Task requirements: Give the listing below, from the line with "purple ellipse: moved 15 px left" up to and including the line with "orange diamond: moved", as a Markdown table with the columns Row and Line, numbering each row. Leave out blank lines and the picture lines.

— Begin Records to use —

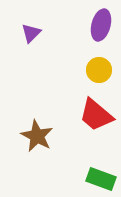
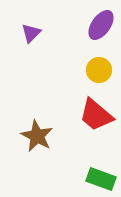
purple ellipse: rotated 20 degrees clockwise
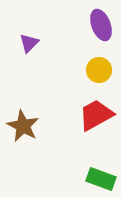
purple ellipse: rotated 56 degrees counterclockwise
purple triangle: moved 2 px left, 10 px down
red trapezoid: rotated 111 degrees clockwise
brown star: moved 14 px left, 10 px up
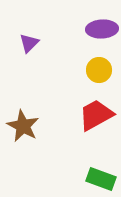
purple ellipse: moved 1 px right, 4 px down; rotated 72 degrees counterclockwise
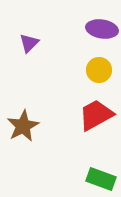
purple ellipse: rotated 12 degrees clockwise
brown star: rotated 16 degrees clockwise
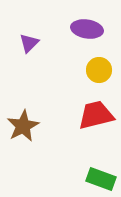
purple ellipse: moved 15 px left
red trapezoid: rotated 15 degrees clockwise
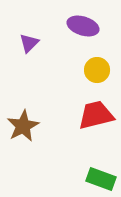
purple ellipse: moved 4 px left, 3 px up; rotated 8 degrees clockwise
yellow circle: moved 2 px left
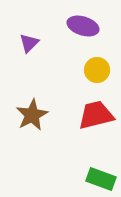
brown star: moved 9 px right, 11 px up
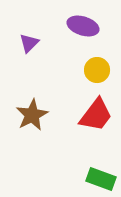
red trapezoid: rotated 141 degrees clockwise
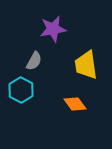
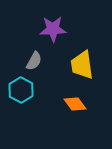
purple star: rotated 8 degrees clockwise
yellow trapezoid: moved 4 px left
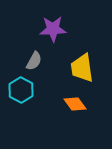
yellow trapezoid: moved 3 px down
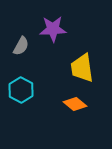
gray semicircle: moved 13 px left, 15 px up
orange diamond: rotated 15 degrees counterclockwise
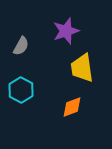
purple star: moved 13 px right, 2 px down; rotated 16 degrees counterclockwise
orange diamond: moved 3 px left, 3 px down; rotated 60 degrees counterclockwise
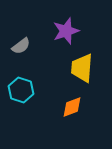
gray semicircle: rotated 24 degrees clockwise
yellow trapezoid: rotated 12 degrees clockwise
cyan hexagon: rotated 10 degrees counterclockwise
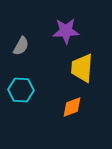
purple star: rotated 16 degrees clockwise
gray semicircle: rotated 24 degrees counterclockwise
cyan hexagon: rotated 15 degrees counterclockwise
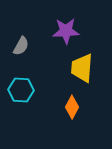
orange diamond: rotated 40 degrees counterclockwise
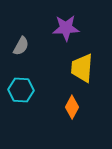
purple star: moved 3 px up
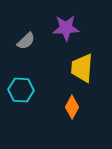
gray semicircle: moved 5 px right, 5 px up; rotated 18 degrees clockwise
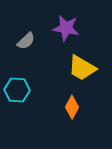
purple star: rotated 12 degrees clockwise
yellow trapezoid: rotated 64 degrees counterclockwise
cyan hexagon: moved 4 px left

— End Records to use —

Output below:
| Row | Line |
|---|---|
| 1 | purple ellipse: moved 15 px left |
| 2 | red trapezoid: rotated 15 degrees clockwise |
| 3 | purple ellipse: moved 4 px left, 3 px up; rotated 8 degrees clockwise |
| 4 | yellow circle: moved 2 px left |
| 5 | brown star: moved 9 px right, 11 px up |
| 6 | red trapezoid: rotated 141 degrees clockwise |
| 7 | purple star: rotated 8 degrees clockwise |
| 8 | yellow trapezoid: moved 4 px left |
| 9 | yellow trapezoid: moved 3 px down |
| 10 | gray semicircle: moved 13 px left, 15 px up |
| 11 | orange diamond: rotated 15 degrees counterclockwise |
| 12 | purple star: moved 13 px right, 2 px down; rotated 16 degrees counterclockwise |
| 13 | orange diamond: moved 3 px left, 3 px down; rotated 60 degrees counterclockwise |